Exactly the lines below starting at the line with "orange circle: (157, 35) -> (381, 109), moved" and ending at the line with "pink semicircle: (149, 88)" are wanted, with both ends included. Leave out the pictures and add no other lines.
======== DATA PROVIDED ========
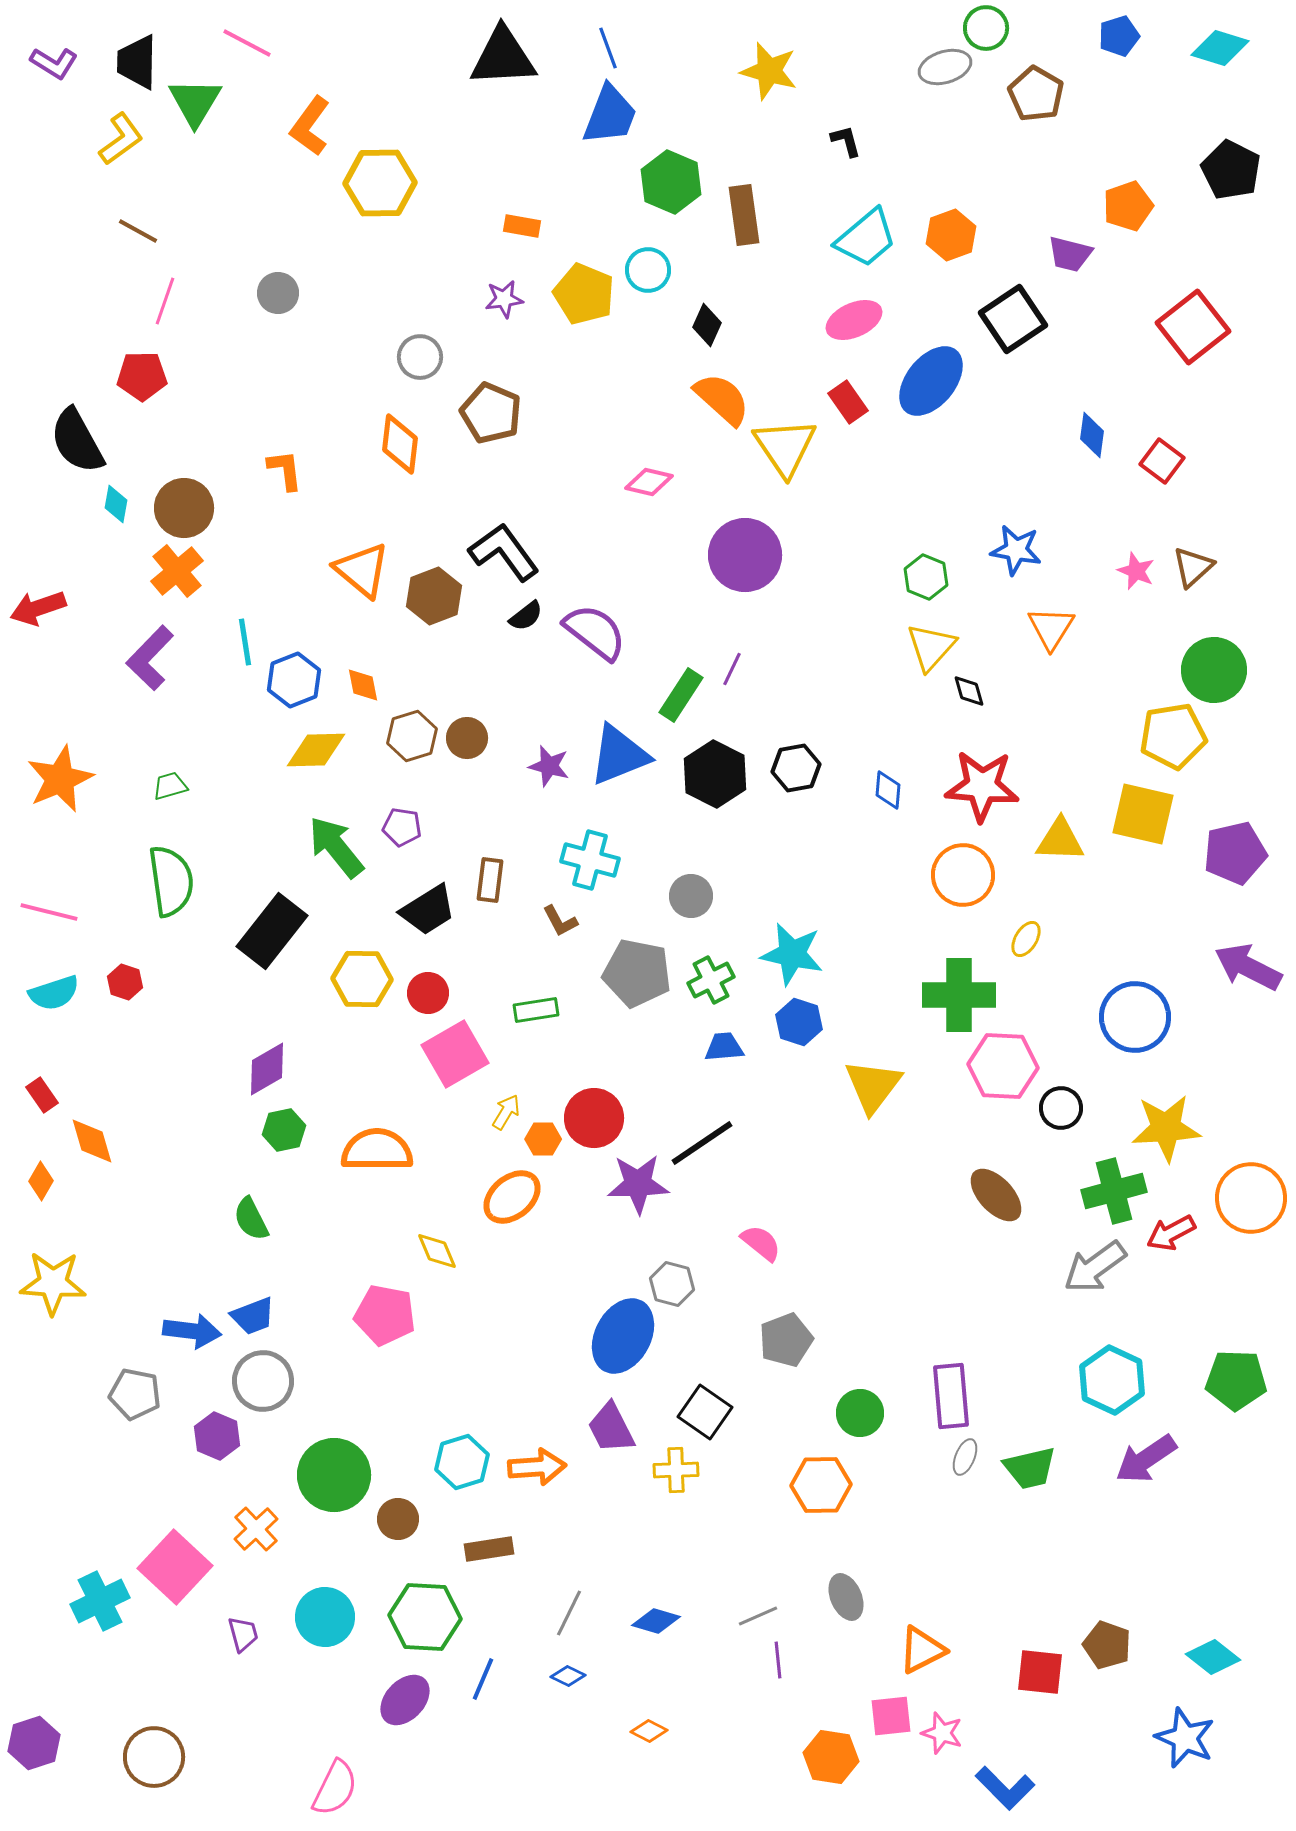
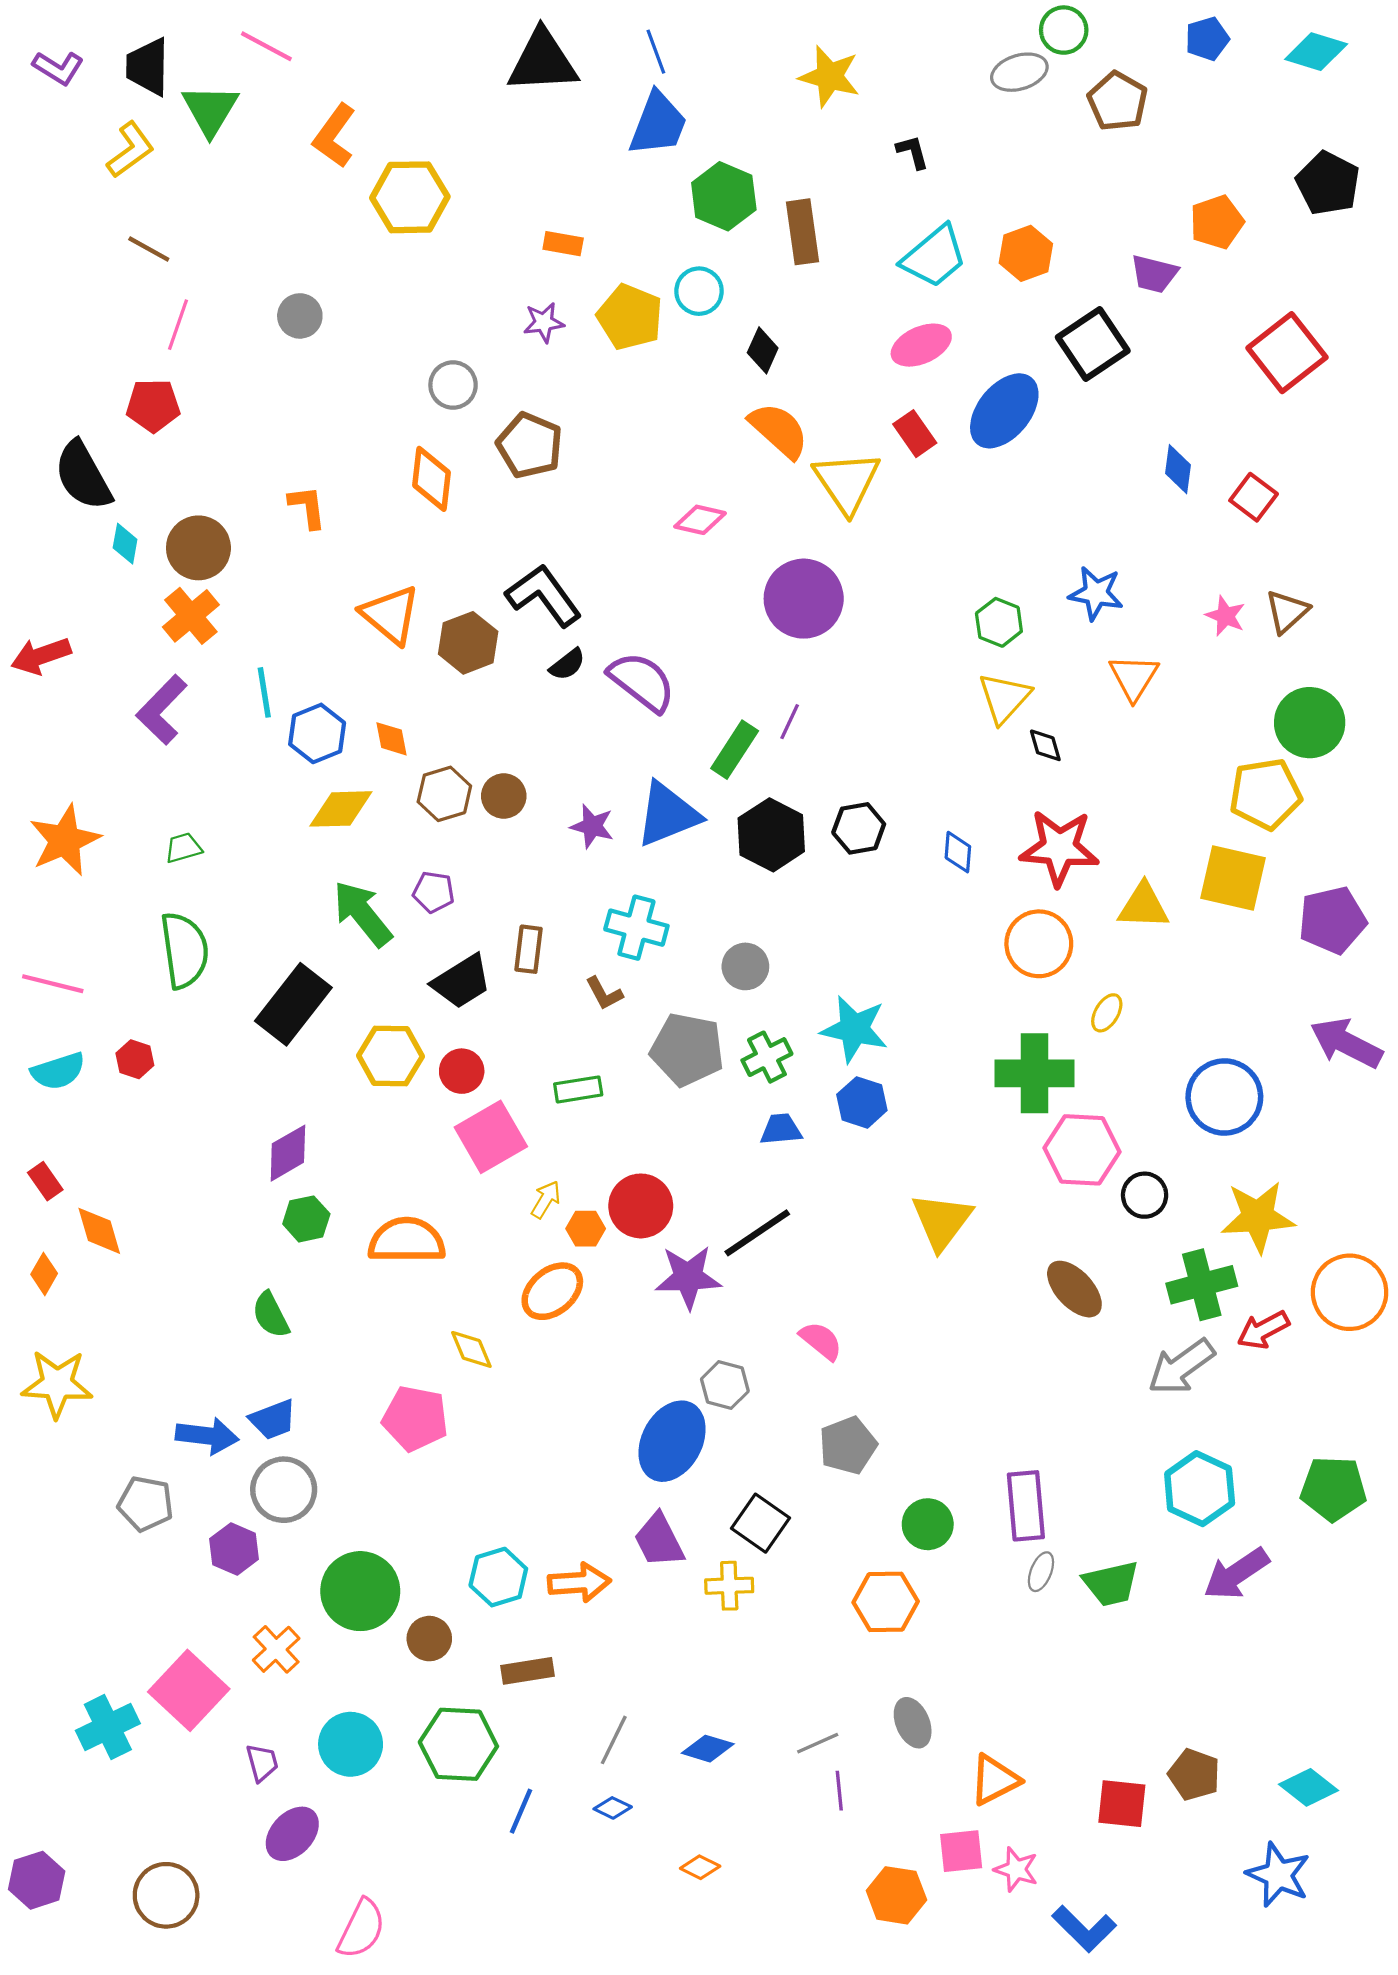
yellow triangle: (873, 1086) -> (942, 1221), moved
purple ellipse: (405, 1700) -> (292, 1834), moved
========
======== DATA PROVIDED ========
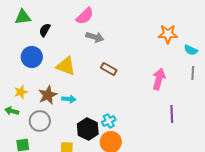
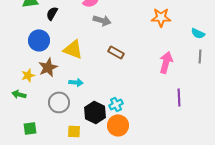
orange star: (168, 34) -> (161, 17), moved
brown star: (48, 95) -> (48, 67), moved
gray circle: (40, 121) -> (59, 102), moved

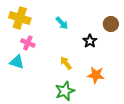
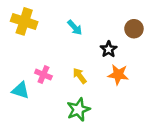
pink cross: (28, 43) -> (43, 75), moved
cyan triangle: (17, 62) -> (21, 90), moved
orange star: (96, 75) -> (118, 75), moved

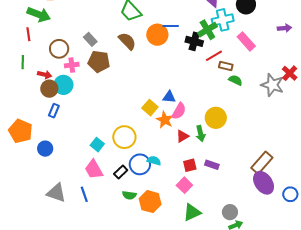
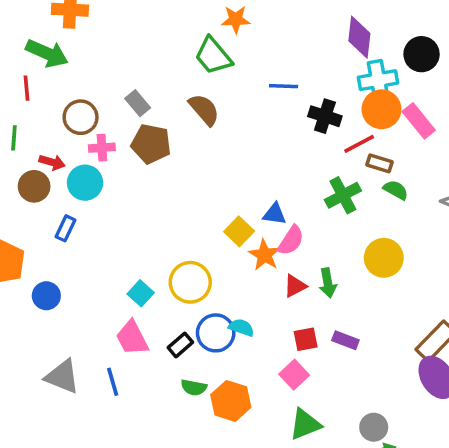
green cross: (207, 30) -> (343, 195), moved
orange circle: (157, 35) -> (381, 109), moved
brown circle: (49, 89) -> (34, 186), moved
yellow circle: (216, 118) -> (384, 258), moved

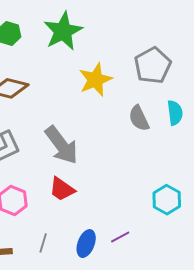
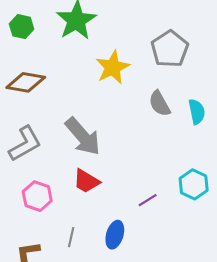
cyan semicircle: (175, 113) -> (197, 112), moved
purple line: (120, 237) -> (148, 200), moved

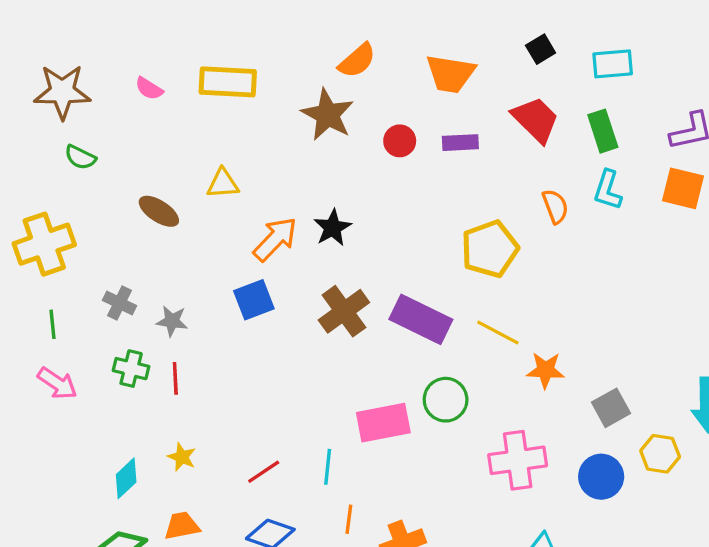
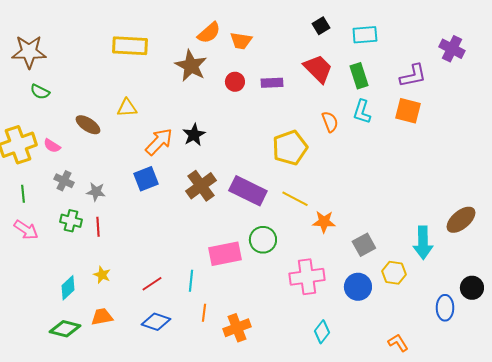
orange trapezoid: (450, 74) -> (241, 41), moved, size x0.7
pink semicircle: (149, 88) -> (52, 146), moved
========
- ANSWER FOR THIS EXERCISE
orange circle: (157, 35) -> (381, 109), moved
brown circle: (49, 89) -> (34, 186), moved
yellow circle: (216, 118) -> (384, 258), moved

cyan semicircle: (175, 113) -> (197, 112), moved
purple line: (120, 237) -> (148, 200), moved

orange trapezoid: (450, 74) -> (241, 41), moved, size x0.7
pink semicircle: (149, 88) -> (52, 146), moved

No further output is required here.